Only one stretch of the listing below is wanted: every line from the first to the line containing "tan round brick D1", set down exactly.
# # # # #
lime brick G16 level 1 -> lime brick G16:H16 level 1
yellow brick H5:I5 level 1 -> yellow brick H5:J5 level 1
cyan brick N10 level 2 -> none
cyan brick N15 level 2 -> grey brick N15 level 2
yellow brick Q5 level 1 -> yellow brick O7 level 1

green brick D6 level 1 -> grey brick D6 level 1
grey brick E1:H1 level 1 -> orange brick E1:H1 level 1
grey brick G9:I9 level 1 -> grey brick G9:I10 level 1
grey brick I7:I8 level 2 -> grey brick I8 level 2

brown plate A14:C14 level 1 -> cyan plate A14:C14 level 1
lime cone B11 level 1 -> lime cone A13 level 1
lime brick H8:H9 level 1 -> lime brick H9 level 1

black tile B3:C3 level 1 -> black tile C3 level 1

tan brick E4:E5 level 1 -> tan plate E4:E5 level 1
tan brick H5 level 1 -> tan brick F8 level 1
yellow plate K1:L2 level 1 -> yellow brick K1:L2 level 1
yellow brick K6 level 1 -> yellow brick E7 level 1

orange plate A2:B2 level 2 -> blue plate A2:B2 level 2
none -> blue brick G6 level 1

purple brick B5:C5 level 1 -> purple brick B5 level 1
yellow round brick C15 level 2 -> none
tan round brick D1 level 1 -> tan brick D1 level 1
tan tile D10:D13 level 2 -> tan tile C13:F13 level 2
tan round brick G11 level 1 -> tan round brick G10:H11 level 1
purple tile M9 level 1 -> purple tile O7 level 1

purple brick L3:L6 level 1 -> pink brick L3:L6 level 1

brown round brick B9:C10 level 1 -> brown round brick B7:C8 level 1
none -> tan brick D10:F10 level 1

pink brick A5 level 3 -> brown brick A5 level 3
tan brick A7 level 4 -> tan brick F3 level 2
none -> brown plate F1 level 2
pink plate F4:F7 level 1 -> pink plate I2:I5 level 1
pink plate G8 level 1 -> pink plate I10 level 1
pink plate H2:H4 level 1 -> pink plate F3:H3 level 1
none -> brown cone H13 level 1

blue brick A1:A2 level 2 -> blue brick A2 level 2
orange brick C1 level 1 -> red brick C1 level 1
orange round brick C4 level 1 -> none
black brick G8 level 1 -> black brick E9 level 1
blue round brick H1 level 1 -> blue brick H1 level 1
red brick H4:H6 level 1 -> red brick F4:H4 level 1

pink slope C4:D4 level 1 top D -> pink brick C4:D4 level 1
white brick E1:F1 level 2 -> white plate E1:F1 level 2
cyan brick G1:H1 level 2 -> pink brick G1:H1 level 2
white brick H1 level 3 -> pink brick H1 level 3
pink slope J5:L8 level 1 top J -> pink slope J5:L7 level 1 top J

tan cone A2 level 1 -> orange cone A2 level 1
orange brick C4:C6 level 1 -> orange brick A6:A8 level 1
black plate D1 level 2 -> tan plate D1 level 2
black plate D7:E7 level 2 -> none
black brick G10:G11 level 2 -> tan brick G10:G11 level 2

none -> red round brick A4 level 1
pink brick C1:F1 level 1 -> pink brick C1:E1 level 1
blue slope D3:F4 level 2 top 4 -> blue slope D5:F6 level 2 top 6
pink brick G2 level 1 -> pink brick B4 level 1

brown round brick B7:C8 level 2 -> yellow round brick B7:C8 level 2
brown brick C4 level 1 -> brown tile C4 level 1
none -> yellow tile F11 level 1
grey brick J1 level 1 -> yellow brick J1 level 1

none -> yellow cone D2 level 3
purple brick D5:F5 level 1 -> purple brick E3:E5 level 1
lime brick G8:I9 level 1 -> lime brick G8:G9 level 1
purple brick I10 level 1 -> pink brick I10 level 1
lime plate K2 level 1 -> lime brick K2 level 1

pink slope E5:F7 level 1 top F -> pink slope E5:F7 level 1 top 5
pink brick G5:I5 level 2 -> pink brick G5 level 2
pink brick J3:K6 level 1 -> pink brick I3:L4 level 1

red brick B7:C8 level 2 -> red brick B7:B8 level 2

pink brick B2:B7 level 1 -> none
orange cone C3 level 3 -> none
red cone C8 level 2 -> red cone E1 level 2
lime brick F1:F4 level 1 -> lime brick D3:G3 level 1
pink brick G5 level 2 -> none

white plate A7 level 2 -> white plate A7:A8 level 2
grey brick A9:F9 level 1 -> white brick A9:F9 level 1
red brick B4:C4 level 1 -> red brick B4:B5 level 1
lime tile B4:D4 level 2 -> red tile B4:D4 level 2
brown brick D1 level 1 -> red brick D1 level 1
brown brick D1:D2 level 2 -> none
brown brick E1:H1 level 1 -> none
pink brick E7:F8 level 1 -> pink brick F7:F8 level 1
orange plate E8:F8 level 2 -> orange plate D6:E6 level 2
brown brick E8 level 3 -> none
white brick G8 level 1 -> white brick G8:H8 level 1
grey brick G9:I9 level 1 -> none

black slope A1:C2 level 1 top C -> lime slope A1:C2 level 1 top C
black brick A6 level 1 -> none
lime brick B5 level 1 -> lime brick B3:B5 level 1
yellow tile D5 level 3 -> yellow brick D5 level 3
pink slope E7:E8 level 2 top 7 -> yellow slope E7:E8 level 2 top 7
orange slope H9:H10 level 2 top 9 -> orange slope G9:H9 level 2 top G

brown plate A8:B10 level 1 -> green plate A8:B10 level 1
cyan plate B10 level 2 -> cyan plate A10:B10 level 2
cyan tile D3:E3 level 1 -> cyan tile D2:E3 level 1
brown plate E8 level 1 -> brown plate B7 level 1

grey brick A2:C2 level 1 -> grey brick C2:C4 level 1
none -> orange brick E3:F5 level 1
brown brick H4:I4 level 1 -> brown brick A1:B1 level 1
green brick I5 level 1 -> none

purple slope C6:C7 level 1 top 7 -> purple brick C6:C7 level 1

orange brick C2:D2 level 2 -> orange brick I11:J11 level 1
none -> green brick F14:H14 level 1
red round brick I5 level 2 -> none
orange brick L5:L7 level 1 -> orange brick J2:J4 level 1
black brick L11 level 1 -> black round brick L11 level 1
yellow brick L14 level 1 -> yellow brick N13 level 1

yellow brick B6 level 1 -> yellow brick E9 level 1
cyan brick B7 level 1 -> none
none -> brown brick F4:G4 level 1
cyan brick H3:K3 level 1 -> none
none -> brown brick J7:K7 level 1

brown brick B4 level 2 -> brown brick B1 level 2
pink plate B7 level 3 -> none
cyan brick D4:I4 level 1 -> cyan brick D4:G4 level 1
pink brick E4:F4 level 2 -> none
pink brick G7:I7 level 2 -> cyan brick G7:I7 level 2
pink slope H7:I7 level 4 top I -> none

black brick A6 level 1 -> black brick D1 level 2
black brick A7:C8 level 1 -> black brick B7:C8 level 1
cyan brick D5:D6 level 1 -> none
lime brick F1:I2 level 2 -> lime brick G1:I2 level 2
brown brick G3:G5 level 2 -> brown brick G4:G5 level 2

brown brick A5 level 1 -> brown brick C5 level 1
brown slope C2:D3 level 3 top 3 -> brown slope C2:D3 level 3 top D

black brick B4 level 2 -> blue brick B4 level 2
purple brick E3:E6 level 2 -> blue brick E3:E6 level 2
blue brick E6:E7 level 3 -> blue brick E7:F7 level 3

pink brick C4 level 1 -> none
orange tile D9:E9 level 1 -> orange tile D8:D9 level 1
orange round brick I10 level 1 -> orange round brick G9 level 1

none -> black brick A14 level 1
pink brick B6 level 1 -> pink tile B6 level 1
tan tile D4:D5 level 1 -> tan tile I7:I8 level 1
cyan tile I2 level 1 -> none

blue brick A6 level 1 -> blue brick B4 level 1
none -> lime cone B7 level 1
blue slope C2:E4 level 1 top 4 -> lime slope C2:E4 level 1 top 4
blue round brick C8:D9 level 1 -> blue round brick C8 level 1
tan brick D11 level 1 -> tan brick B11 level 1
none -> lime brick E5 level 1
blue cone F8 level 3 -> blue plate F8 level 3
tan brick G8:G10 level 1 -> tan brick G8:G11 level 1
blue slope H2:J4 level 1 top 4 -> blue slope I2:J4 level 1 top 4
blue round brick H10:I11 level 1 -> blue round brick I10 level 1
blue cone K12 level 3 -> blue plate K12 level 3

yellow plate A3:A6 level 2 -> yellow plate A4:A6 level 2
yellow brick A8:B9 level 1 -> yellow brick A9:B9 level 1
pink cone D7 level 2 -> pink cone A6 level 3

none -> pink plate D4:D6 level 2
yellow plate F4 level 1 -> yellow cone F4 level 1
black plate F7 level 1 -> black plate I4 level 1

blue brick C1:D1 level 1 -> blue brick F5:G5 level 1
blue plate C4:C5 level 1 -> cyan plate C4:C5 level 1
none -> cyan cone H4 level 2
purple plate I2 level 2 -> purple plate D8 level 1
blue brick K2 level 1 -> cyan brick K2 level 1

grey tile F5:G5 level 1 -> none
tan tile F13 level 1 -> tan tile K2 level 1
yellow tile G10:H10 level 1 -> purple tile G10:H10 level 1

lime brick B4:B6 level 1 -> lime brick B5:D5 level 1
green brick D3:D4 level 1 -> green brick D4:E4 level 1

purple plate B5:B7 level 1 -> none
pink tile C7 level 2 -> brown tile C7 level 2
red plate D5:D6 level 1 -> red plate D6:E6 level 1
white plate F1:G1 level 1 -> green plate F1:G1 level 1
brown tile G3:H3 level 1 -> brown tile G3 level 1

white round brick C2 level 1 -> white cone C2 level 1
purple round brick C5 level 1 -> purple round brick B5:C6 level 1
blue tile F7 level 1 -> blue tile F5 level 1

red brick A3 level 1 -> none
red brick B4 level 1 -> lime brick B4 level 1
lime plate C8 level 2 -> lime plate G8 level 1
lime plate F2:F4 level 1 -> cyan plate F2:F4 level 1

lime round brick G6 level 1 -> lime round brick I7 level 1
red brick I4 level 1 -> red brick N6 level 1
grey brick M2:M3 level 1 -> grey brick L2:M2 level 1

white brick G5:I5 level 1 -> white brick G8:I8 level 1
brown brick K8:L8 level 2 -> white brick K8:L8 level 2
# # # # #
PROBLEM SOLUTION:
lime brick G16 level 1 -> lime brick G16:H16 level 1
yellow brick H5:I5 level 1 -> yellow brick H5:J5 level 1
cyan brick N10 level 2 -> none
cyan brick N15 level 2 -> grey brick N15 level 2
yellow brick Q5 level 1 -> yellow brick O7 level 1

green brick D6 level 1 -> grey brick D6 level 1
grey brick E1:H1 level 1 -> orange brick E1:H1 level 1
grey brick G9:I9 level 1 -> grey brick G9:I10 level 1
grey brick I7:I8 level 2 -> grey brick I8 level 2

brown plate A14:C14 level 1 -> cyan plate A14:C14 level 1
lime cone B11 level 1 -> lime cone A13 level 1
lime brick H8:H9 level 1 -> lime brick H9 level 1

black tile B3:C3 level 1 -> black tile C3 level 1

tan brick E4:E5 level 1 -> tan plate E4:E5 level 1
tan brick H5 level 1 -> tan brick F8 level 1
yellow plate K1:L2 level 1 -> yellow brick K1:L2 level 1
yellow brick K6 level 1 -> yellow brick E7 level 1

orange plate A2:B2 level 2 -> blue plate A2:B2 level 2
none -> blue brick G6 level 1

purple brick B5:C5 level 1 -> purple brick B5 level 1
yellow round brick C15 level 2 -> none
tan round brick D1 level 1 -> tan brick D1 level 1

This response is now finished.